Material provided:
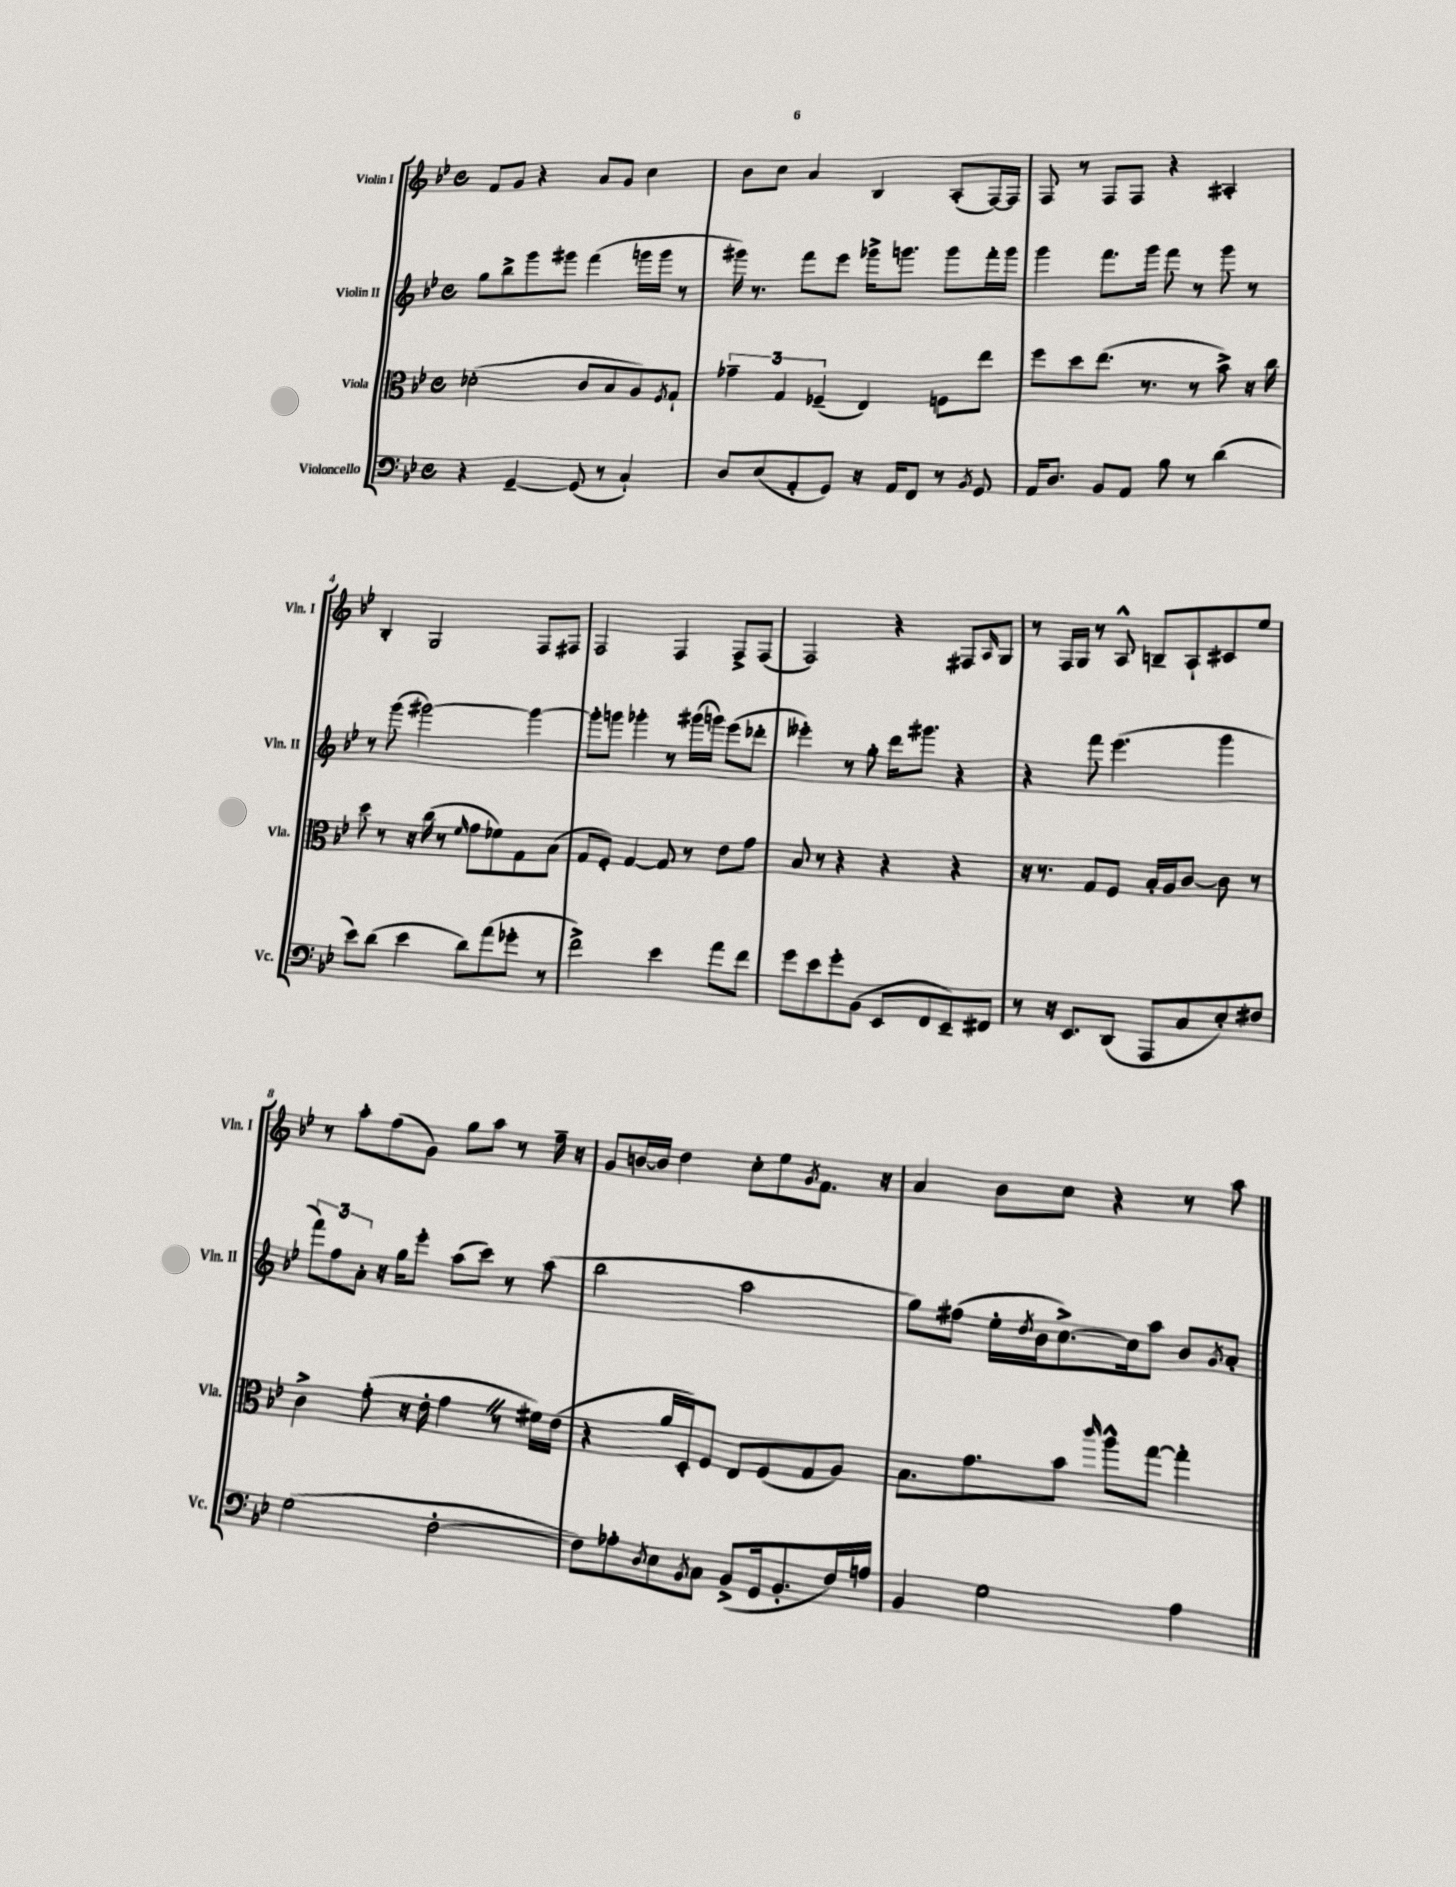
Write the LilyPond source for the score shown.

<<
\new StaffGroup <<
\new Staff = "s0" \with { instrumentName = "Violin I" shortInstrumentName = "Vln. I" } {
    \clef treble \key bes \major \defaultTimeSignature \time 4/4
    f'8 g'8 r4 a'8 g'8 c''4 |
    bes'8 c''8 a'4 bes4 a8-.( f16~) f16 |
    f8 r8 f8 f8 r4 ais4-. |
    bes4-. g2 f8 fis8 |
    f2 f4 f8-> f8( |
    f2) r4 fis8 \grace { a16 } g8 |
    r8 f16 g16 r8 a8-^ b8-- a8-! cis'8 ees''8 |
    r8 a''8-. f''8( g'8) g''8 a''8 r8 f''16-- r16 |
    g'8 b'16~ b'16 d''4 c''8-. ees''8 \acciaccatura { g'8 } f'8. r16 |
    a'4 bes'8 c''8 r4 r8 a''8 \bar "|." |
}
\new Staff = "s1" \with { instrumentName = "Violin II" shortInstrumentName = "Vln. II" } {
    \clef treble \key bes \major \defaultTimeSignature \time 4/4
    g''8 bes''8-> g'''8 gis'''8 f'''4( g'''16 g'''16 r8 |
    gis'''16) r8. f'''8 ees'''8 ges'''16-> g'''8. g'''8 f'''16-. g'''16 |
    g'''4 f'''8. g'''16 f'''8 r8 g'''8 r8 |
    r8 g'''8( gis'''2~) gis'''4~ |
    gis'''8-. g'''8 ges'''4-. r8 gis'''16( g'''16) ees'''8( des'''8-. |
    eeses'''4-.) r8 g''8-. d'''16 gis'''8. r4 |
    r4 f'''8 ees'''4.( g'''4 |
    \tuplet 3/2 { f'''8) f''8 a'8-. } r16 g''16 ees'''8-. a''8( c'''8) r8 a''8( |
    bes''2 a''2 |
    g''8) fis''8( ees''16-. \acciaccatura { d''8 } bes'16 c''8.~->) c''16 a''8 bes'8 \acciaccatura { g'8 } a'8-. \bar "|." |
}
\new Staff = "s2" \with { instrumentName = "Viola" shortInstrumentName = "Vla." } {
    \clef alto \key bes \major \defaultTimeSignature \time 4/4
    des'2-.( c'8 bes8 a8) \acciaccatura { f8 } g8-! |
    \tuplet 3/2 { ges'4-- g4 fes4--( } ees4) f8 ees''8 |
    f''8 d''8 ees''8.( r8. r8 bes'8->) r16 c''16 |
    d''8 r8 r16 c''16( r8 \grace { f'16 } g'8 fes'8) g8 bes8( |
    g8 f8-.) g4~ g8 r8 ees'8 g'8 |
    bes8 r8 r4 r4 r4 |
    r16 r8. g8 f8 bes16-. a16 c'8~ c'8 r8 |
    c'4-> g'8-.( r16 ees'16-. g'4 \once \override BreathingSign.text = \markup { \musicglyph "scripts.caesura.straight" } \breathe r8 fis'16) ees'16( |
    r4 a'16 d16-.) f8 ees8 f8( g8 a8) |
    bes8. g'8. bes'8 \grace { c'''16 } a''8-^ g''8~ g''4-. \bar "|." |
}
\new Staff = "s3" \with { instrumentName = "Violoncello" shortInstrumentName = "Vc." } {
    \clef bass \key bes \major \defaultTimeSignature \time 4/4
    r4 g,4~-- g,8( r8 c4-!) |
    d8 ees8( a,8-. g,8) r16 a,16 f,8 r8 \acciaccatura { bes,8 } g,8 |
    a,16 d8. bes,8 a,8 bes8 r8 d'4( |
    ees'8) d'8( ees'4 d'8) a'8( ges'8-. r8 |
    f'2->) ees'4 a'8 f'8 |
    g'8 ees'8 g'8-. bes,8( ees,8 f,8 ees,8--) fis,8 |
    r8 r16 ees,8. d,8( a,,8 c8 ees8-.) fis8 |
    g2( f2~-. |
    f8) aes8-. \acciaccatura { d8 } ees8 \acciaccatura { bes,8 } c8 bes,8->( g,16 bes,8.-. f16) a16 |
    bes,4 g2 a4 \bar "|." |
}
>>
>>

Exercise aim: List each line in the records above that contains the string "shortInstrumentName", copying every such line in full.

Result:
\new Staff = "s0" \with { instrumentName = "Violin I" shortInstrumentName = "Vln. I" } {
\new Staff = "s1" \with { instrumentName = "Violin II" shortInstrumentName = "Vln. II" } {
\new Staff = "s2" \with { instrumentName = "Viola" shortInstrumentName = "Vla." } {
\new Staff = "s3" \with { instrumentName = "Violoncello" shortInstrumentName = "Vc." } {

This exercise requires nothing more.